- **ASSIGNMENT**:
All of the entries should be restated word for word, but without their pictures.

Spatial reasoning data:

[Start of section]

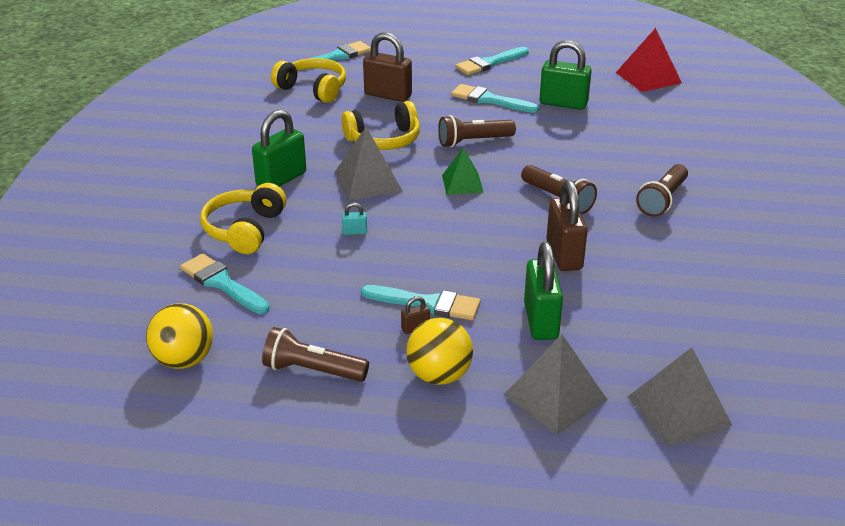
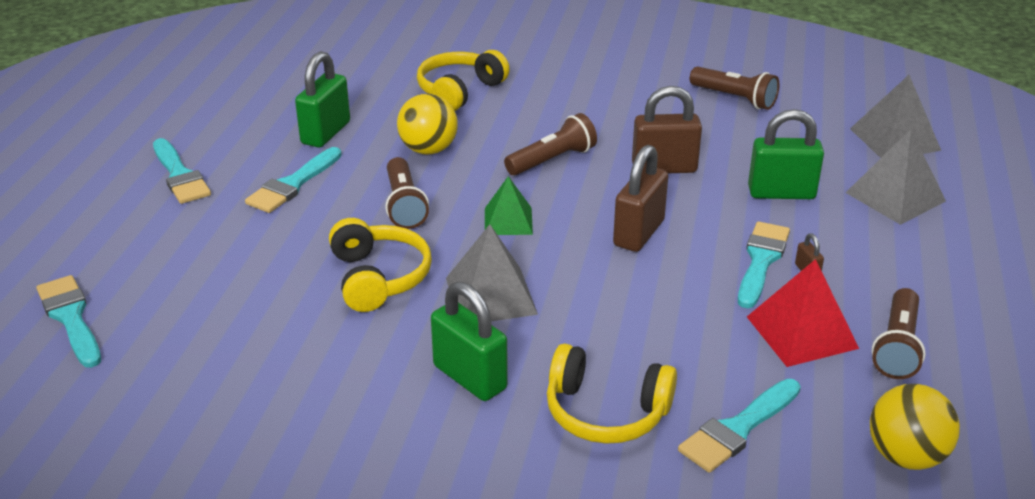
camera: 85 degrees left, 0 degrees up
(313, 89) = (183, 345): yellow headphones -> yellow headphones (459, 91)
(355, 232) = (615, 310): turquoise padlock -> none
(388, 95) = (240, 269): brown padlock -> brown padlock (639, 233)
(439, 375) = (882, 260): yellow ball -> yellow ball (428, 150)
(648, 77) = (282, 72): red pyramid -> red pyramid (802, 332)
(662, 200) = (561, 101): brown flashlight -> brown flashlight (734, 98)

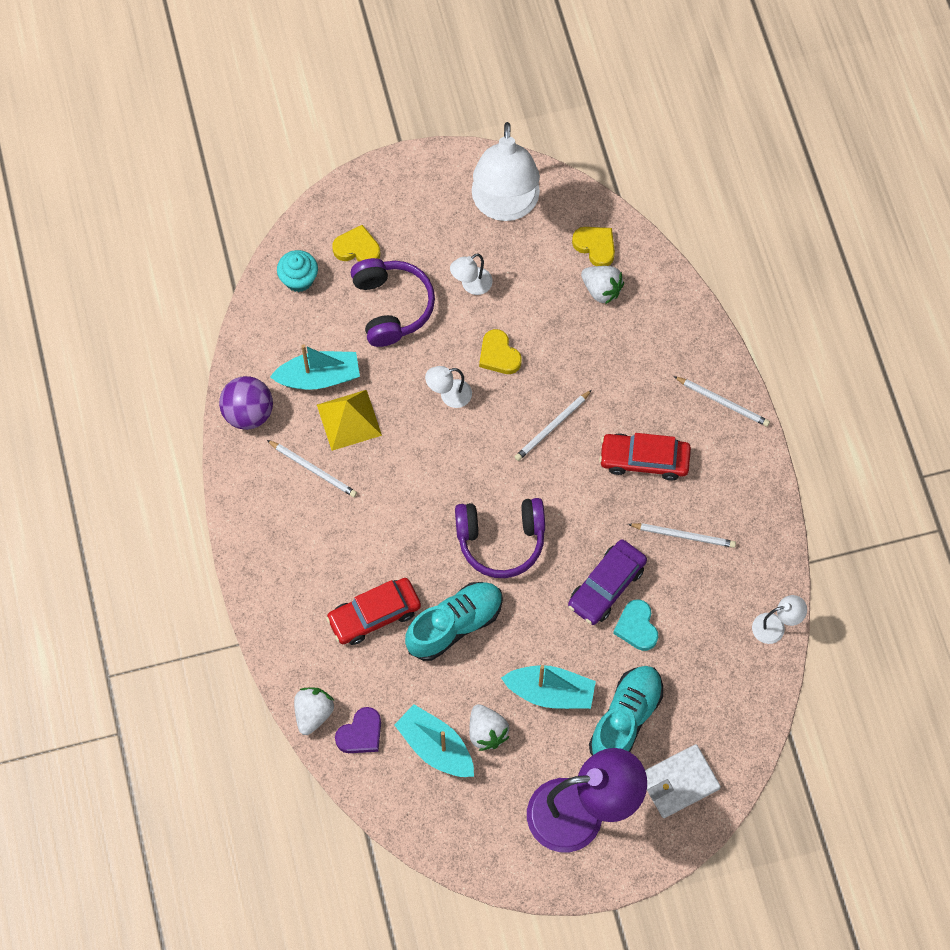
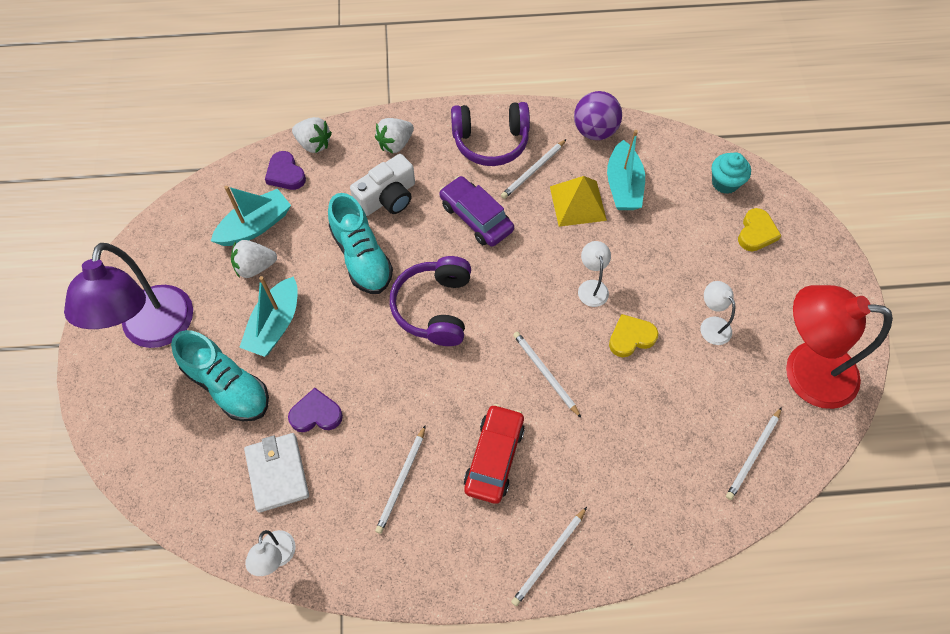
camera: 100 degrees right, 5 degrees down
(374, 615) = (388, 197): red car -> white camera
(391, 307) = (691, 252): purple headphones -> purple headphones (490, 141)
(505, 205) = (805, 371): white lamp -> red lamp
(595, 246) = (753, 455): yellow heart -> white pencil
(601, 290) = (699, 451): white strawberry -> white strawberry (395, 144)
(606, 586) = (365, 394): purple car -> purple car (476, 217)
(636, 627) = (316, 414): turquoise heart -> purple heart
(679, 782) = (150, 423): white wallet -> white wallet (277, 473)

[End of section]

- **SOLUTION FOR THIS PROBLEM**:
camera: 85 degrees left, 0 degrees up
(313, 89) = (183, 345): yellow headphones -> yellow headphones (459, 91)
(355, 232) = (615, 310): turquoise padlock -> none
(388, 95) = (240, 269): brown padlock -> brown padlock (639, 233)
(439, 375) = (882, 260): yellow ball -> yellow ball (428, 150)
(648, 77) = (282, 72): red pyramid -> red pyramid (802, 332)
(662, 200) = (561, 101): brown flashlight -> brown flashlight (734, 98)

camera: 100 degrees right, 5 degrees down
(374, 615) = (388, 197): red car -> white camera
(391, 307) = (691, 252): purple headphones -> purple headphones (490, 141)
(505, 205) = (805, 371): white lamp -> red lamp
(595, 246) = (753, 455): yellow heart -> white pencil
(601, 290) = (699, 451): white strawberry -> white strawberry (395, 144)
(606, 586) = (365, 394): purple car -> purple car (476, 217)
(636, 627) = (316, 414): turquoise heart -> purple heart
(679, 782) = (150, 423): white wallet -> white wallet (277, 473)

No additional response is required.